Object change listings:
━━━━

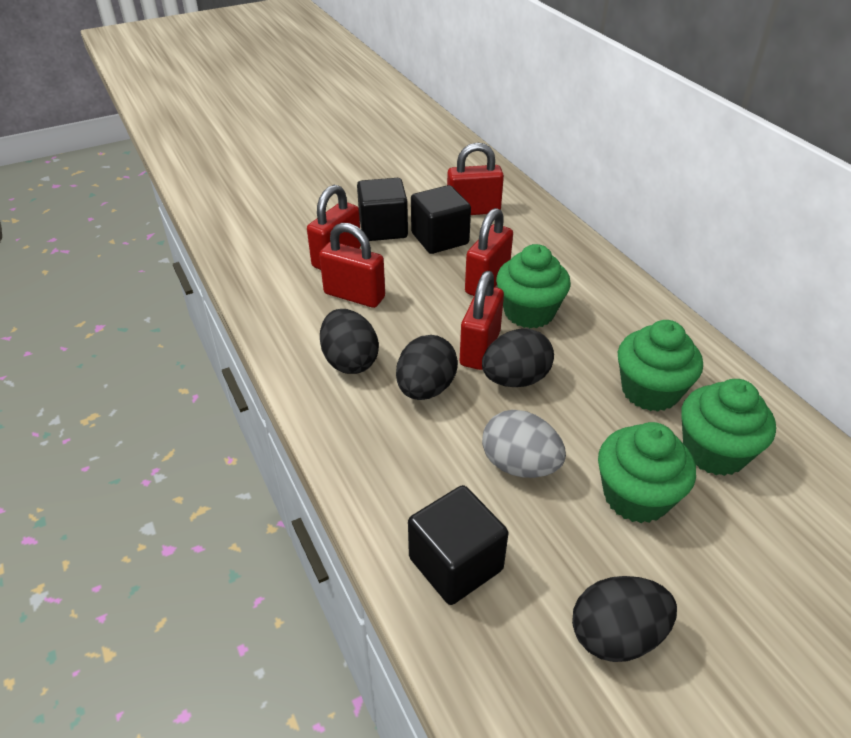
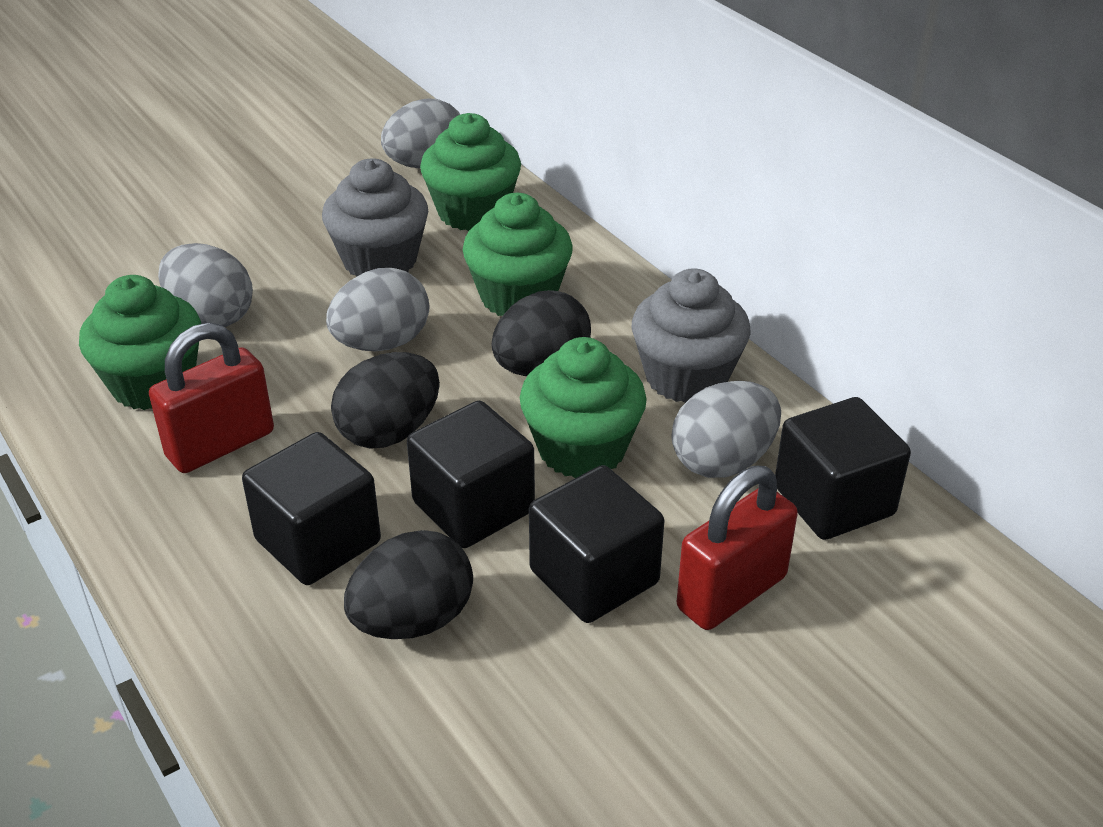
black cube: 3 -> 4
black egg: 4 -> 3
grey cupcake: 0 -> 2
grey egg: 1 -> 4
red padlock: 5 -> 2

━━━━

WHAT YOU SHOULD DO: Would it be possible to print the records above verbatim, pictures omitted?

TASK RESULT:
black cube: 3 -> 4
black egg: 4 -> 3
grey cupcake: 0 -> 2
grey egg: 1 -> 4
red padlock: 5 -> 2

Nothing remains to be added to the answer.